• **Work to complete**:
Return each line of the entries that holds the string "cone".

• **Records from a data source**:
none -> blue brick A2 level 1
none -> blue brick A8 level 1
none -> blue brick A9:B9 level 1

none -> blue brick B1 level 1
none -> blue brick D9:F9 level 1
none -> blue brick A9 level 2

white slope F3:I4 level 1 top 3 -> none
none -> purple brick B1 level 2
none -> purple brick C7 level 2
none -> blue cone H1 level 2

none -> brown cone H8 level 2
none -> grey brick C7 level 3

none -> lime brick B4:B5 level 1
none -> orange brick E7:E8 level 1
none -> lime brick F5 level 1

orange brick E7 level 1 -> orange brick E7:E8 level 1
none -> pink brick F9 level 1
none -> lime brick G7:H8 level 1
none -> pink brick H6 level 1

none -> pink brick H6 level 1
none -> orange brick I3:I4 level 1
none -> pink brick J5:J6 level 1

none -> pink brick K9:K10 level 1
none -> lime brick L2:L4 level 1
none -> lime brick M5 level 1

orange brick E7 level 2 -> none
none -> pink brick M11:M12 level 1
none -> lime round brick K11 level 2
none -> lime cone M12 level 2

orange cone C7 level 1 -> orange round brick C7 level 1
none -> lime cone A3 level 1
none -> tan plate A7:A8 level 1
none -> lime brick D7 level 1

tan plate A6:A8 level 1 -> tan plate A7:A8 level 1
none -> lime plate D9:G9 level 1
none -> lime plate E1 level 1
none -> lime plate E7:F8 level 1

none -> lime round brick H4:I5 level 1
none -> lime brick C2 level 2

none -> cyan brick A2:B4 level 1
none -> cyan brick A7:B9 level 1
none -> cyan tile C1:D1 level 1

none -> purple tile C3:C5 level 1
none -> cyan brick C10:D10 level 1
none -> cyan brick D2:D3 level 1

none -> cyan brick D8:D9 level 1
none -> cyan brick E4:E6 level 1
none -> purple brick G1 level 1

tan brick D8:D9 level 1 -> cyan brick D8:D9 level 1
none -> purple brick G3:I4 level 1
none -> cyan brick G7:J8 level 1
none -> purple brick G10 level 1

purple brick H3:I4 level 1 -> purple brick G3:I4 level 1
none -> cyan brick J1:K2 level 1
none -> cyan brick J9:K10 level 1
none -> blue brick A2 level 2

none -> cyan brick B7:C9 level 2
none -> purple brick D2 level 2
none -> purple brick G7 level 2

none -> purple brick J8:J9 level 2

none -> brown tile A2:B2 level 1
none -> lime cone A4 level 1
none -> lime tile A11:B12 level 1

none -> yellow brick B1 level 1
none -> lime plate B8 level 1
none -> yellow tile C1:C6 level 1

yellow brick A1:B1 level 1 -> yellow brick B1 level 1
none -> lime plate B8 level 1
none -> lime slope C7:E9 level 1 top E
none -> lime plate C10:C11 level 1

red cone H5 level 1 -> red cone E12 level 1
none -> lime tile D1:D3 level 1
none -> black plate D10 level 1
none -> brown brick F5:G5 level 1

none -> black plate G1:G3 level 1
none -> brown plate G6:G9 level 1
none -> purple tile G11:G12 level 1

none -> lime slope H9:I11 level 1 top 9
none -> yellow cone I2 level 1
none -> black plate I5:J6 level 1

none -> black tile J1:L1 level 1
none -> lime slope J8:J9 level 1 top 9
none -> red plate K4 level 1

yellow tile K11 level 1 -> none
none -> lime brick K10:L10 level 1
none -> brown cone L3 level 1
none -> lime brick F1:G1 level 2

• **Answer to the exercise**:
none -> blue cone H1 level 2
none -> brown cone H8 level 2
none -> lime cone M12 level 2
orange cone C7 level 1 -> orange round brick C7 level 1
none -> lime cone A3 level 1
none -> lime cone A4 level 1
red cone H5 level 1 -> red cone E12 level 1
none -> yellow cone I2 level 1
none -> brown cone L3 level 1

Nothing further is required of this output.